**Work item:**
Quote exactly and only this range of lines in the data below: the line that holds "R5: none -> 12k (GND, N28)" to the line that holds "U103: XNOR (in", both included.

**Data for review:**
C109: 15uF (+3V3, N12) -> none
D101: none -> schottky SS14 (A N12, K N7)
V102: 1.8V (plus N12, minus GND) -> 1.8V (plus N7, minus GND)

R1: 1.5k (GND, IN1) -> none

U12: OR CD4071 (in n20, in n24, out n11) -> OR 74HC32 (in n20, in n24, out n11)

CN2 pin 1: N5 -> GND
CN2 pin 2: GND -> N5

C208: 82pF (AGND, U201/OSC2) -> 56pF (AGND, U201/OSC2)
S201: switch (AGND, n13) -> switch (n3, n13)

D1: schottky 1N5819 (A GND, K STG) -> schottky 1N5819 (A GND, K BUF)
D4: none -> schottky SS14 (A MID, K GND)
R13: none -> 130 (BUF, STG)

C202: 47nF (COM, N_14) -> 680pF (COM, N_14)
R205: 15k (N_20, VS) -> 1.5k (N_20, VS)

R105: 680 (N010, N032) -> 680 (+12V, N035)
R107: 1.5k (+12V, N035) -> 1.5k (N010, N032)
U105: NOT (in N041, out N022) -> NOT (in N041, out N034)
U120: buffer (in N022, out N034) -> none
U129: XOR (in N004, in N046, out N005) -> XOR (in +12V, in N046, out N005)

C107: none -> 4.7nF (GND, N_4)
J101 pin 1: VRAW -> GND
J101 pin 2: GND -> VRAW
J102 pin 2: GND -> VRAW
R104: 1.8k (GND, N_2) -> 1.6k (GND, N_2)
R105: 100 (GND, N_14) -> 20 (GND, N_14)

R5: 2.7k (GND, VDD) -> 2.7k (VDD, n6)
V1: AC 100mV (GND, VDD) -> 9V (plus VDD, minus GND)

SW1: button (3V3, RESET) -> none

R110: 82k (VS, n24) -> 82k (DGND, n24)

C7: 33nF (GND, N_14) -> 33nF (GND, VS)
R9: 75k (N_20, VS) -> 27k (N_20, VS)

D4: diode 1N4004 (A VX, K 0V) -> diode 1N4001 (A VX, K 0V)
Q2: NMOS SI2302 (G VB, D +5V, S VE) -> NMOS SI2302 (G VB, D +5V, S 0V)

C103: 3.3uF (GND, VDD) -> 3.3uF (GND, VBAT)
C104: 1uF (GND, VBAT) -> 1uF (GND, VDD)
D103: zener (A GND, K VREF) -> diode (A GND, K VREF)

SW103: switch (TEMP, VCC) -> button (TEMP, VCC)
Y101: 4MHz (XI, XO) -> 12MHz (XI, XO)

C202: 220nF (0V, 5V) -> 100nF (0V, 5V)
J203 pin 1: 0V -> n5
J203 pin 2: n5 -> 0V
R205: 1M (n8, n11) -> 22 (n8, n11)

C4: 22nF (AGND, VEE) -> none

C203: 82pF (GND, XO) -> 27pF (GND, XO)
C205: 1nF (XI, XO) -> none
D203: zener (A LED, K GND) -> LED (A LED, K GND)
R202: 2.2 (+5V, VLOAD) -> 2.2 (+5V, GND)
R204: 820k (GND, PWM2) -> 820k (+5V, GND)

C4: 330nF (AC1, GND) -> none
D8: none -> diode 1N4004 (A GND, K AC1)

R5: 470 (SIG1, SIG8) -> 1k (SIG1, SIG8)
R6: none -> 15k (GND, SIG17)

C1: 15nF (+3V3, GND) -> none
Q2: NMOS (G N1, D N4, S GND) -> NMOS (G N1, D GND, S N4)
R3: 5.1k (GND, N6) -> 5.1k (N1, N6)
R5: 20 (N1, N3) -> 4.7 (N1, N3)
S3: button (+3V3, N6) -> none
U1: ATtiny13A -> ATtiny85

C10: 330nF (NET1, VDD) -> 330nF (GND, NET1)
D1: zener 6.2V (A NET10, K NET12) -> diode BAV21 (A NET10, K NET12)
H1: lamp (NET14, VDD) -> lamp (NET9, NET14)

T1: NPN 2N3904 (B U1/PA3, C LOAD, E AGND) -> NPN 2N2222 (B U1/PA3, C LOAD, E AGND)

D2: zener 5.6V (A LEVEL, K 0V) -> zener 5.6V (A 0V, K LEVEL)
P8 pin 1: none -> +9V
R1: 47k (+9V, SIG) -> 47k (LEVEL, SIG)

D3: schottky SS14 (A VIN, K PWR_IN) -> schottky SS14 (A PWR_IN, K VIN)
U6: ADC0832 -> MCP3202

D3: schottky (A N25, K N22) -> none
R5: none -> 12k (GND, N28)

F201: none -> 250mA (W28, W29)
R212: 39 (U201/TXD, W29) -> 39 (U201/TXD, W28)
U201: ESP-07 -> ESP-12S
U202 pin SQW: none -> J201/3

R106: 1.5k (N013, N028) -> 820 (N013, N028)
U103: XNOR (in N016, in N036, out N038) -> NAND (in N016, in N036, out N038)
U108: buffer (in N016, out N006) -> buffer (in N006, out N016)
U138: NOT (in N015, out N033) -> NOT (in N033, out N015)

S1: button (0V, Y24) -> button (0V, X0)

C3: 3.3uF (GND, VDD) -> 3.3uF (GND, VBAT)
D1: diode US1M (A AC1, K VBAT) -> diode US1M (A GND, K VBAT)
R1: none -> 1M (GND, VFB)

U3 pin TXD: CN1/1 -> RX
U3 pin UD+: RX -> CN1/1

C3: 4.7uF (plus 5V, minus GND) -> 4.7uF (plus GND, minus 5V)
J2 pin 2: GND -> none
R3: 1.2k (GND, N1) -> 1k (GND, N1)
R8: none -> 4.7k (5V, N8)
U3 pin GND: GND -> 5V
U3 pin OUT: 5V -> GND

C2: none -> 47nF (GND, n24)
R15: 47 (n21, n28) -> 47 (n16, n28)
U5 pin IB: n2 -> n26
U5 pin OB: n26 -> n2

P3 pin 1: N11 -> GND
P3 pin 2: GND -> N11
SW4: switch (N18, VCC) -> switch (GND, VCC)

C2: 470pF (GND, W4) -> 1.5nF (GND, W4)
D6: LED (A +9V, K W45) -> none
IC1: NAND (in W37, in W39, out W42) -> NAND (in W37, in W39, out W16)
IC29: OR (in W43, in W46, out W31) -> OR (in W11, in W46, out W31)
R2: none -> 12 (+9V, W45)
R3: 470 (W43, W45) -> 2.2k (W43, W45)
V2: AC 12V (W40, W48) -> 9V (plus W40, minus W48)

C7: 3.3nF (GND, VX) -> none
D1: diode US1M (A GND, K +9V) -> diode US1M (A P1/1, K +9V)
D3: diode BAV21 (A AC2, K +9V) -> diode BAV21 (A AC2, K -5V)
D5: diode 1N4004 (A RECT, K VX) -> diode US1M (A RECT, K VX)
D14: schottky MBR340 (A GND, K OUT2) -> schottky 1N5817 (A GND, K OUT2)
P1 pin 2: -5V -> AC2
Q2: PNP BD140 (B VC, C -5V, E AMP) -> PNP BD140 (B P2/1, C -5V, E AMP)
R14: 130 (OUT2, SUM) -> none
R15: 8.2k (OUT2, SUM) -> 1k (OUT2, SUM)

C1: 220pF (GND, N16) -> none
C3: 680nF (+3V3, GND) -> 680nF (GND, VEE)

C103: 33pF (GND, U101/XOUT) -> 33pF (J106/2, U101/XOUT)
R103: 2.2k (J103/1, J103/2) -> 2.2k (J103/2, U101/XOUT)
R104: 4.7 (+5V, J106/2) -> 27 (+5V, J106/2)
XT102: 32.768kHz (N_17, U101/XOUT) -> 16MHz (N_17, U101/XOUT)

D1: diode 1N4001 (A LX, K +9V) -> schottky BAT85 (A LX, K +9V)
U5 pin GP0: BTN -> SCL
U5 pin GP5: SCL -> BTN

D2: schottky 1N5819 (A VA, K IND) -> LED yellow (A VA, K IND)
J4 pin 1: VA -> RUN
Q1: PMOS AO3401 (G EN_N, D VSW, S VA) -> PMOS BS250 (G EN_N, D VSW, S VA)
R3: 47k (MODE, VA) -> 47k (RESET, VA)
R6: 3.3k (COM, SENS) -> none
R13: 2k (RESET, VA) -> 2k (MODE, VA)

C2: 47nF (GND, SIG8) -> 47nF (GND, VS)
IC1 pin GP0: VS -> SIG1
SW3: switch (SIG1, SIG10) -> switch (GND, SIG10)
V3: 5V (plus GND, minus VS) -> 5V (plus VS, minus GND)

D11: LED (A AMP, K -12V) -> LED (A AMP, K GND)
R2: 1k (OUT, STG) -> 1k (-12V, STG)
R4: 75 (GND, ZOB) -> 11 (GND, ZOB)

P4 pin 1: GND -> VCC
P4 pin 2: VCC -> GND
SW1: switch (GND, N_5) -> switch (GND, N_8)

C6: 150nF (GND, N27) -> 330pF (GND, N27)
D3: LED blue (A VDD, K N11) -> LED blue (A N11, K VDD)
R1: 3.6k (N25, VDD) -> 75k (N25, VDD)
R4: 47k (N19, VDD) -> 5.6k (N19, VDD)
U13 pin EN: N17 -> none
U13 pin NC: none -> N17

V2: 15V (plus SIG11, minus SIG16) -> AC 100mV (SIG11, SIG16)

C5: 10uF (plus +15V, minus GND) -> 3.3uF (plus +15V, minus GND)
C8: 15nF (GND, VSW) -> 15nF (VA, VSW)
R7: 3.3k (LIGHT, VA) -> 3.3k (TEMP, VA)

**Worked solution:**
R5: none -> 12k (GND, N28)

F201: none -> 250mA (W28, W29)
R212: 39 (U201/TXD, W29) -> 39 (U201/TXD, W28)
U201: ESP-07 -> ESP-12S
U202 pin SQW: none -> J201/3

R106: 1.5k (N013, N028) -> 820 (N013, N028)
U103: XNOR (in N016, in N036, out N038) -> NAND (in N016, in N036, out N038)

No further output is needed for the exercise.